_YOUR INSTRUCTIONS_
Starting at the line with "camera: 20 degrees right, 5 degrees up" and going on through the line with "(316, 83) = (338, 69): turquoise", reproduce each line in the records below exactly and nothing more.

_DATA LISTING_

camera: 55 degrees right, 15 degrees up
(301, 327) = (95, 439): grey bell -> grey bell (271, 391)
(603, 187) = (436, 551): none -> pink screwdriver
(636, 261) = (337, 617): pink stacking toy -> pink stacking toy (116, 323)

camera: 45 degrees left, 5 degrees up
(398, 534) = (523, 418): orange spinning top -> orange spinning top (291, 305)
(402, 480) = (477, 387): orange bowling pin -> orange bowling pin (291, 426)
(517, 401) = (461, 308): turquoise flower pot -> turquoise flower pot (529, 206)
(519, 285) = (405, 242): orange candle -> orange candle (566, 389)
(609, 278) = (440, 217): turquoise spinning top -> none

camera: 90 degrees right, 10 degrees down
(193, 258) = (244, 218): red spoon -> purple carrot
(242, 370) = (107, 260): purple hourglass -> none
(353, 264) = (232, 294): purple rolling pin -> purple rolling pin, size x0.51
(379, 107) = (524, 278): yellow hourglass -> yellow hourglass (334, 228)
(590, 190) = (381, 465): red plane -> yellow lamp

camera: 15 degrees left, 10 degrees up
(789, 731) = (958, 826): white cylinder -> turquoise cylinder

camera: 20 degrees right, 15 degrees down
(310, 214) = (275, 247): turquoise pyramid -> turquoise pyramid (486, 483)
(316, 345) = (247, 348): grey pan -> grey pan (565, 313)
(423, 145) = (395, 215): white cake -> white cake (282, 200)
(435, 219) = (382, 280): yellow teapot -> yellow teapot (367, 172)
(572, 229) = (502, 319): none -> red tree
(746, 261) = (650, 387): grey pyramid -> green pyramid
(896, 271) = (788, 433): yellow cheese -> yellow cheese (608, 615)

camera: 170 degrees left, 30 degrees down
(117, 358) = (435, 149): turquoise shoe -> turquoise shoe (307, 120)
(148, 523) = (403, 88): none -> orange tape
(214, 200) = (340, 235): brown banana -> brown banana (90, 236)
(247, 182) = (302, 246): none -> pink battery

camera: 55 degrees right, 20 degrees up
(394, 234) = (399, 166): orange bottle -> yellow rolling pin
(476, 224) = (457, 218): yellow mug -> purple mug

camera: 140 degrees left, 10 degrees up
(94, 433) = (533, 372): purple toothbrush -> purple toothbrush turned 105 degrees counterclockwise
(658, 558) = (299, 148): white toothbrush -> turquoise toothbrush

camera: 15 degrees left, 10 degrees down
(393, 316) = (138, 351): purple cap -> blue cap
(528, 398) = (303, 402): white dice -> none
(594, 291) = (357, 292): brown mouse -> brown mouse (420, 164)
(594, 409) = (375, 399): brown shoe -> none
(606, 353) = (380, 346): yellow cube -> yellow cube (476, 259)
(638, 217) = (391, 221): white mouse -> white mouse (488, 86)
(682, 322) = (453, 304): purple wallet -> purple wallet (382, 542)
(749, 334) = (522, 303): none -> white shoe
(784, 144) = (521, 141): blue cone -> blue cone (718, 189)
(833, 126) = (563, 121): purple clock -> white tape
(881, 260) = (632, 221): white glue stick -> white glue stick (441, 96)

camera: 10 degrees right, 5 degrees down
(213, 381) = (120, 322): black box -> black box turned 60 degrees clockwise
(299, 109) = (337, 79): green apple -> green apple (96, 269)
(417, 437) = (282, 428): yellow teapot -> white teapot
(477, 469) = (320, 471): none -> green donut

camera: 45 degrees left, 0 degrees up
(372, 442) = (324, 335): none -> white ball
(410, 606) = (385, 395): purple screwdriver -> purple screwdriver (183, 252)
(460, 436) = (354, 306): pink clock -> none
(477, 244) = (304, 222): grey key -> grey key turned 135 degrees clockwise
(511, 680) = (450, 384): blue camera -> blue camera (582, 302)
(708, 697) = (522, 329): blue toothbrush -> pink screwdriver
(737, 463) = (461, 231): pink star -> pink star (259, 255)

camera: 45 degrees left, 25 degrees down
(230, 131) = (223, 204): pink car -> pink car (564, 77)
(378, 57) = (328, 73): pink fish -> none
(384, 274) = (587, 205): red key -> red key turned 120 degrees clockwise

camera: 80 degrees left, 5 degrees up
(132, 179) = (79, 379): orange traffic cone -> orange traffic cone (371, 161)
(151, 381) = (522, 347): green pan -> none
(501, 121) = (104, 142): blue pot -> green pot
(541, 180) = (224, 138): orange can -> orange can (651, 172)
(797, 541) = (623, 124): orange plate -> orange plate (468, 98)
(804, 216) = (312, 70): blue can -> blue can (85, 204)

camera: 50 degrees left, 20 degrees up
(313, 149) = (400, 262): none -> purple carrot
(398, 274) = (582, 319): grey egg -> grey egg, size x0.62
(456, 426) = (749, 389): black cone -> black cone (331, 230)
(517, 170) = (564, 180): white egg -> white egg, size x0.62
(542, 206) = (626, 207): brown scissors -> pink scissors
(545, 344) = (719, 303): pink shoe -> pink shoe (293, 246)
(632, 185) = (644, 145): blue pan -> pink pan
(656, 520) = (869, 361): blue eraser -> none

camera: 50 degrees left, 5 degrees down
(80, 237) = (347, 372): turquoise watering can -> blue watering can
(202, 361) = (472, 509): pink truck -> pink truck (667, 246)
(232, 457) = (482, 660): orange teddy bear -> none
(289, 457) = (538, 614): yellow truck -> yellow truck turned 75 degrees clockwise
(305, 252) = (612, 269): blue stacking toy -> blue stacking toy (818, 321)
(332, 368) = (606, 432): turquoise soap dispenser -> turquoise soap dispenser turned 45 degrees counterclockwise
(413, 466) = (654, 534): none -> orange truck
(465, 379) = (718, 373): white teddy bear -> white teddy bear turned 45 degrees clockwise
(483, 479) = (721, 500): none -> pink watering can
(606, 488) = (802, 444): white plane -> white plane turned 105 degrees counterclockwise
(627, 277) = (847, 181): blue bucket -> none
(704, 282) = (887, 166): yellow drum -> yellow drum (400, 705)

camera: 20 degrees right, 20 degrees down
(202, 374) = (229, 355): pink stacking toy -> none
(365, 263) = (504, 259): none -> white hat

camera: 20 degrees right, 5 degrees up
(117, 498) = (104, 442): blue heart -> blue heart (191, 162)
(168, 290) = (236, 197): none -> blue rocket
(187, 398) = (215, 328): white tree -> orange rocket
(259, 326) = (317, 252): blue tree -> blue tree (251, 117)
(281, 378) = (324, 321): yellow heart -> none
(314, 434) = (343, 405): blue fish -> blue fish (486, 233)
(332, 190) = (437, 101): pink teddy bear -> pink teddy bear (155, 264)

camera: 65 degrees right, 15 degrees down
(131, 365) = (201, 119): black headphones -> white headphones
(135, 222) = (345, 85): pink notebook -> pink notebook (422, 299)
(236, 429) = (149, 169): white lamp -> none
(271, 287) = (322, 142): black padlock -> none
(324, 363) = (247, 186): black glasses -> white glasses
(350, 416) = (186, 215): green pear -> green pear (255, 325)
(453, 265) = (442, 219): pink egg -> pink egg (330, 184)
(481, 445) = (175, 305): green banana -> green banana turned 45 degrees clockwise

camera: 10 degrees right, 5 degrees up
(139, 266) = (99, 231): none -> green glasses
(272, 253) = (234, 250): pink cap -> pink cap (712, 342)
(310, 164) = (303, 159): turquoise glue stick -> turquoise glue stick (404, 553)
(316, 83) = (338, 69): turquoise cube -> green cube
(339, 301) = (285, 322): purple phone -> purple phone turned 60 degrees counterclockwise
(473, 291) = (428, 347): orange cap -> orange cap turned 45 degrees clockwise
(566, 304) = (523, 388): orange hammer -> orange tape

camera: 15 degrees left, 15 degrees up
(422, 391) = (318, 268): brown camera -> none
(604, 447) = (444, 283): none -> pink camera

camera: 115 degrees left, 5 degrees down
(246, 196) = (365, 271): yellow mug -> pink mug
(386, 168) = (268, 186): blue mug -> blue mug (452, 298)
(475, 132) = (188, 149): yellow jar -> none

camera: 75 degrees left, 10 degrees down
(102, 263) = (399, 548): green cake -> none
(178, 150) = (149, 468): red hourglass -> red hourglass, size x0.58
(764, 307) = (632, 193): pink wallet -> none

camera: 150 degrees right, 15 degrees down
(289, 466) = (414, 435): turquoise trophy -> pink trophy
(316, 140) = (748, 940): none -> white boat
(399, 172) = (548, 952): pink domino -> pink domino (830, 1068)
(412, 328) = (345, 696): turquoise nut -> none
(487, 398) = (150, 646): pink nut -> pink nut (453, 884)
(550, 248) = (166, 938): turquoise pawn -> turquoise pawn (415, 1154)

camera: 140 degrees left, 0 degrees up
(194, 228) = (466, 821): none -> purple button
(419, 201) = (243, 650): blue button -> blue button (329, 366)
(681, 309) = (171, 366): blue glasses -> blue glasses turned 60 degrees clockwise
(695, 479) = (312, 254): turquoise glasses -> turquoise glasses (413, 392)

_TASK RESULT_
camera: 20 degrees right, 5 degrees up
(117, 498) = (104, 442): blue heart -> blue heart (191, 162)
(168, 290) = (236, 197): none -> blue rocket
(187, 398) = (215, 328): white tree -> orange rocket
(259, 326) = (317, 252): blue tree -> blue tree (251, 117)
(281, 378) = (324, 321): yellow heart -> none
(314, 434) = (343, 405): blue fish -> blue fish (486, 233)
(332, 190) = (437, 101): pink teddy bear -> pink teddy bear (155, 264)

camera: 65 degrees right, 15 degrees down
(131, 365) = (201, 119): black headphones -> white headphones
(135, 222) = (345, 85): pink notebook -> pink notebook (422, 299)
(236, 429) = (149, 169): white lamp -> none
(271, 287) = (322, 142): black padlock -> none
(324, 363) = (247, 186): black glasses -> white glasses
(350, 416) = (186, 215): green pear -> green pear (255, 325)
(453, 265) = (442, 219): pink egg -> pink egg (330, 184)
(481, 445) = (175, 305): green banana -> green banana turned 45 degrees clockwise

camera: 10 degrees right, 5 degrees up
(139, 266) = (99, 231): none -> green glasses
(272, 253) = (234, 250): pink cap -> pink cap (712, 342)
(310, 164) = (303, 159): turquoise glue stick -> turquoise glue stick (404, 553)
(316, 83) = (338, 69): turquoise cube -> green cube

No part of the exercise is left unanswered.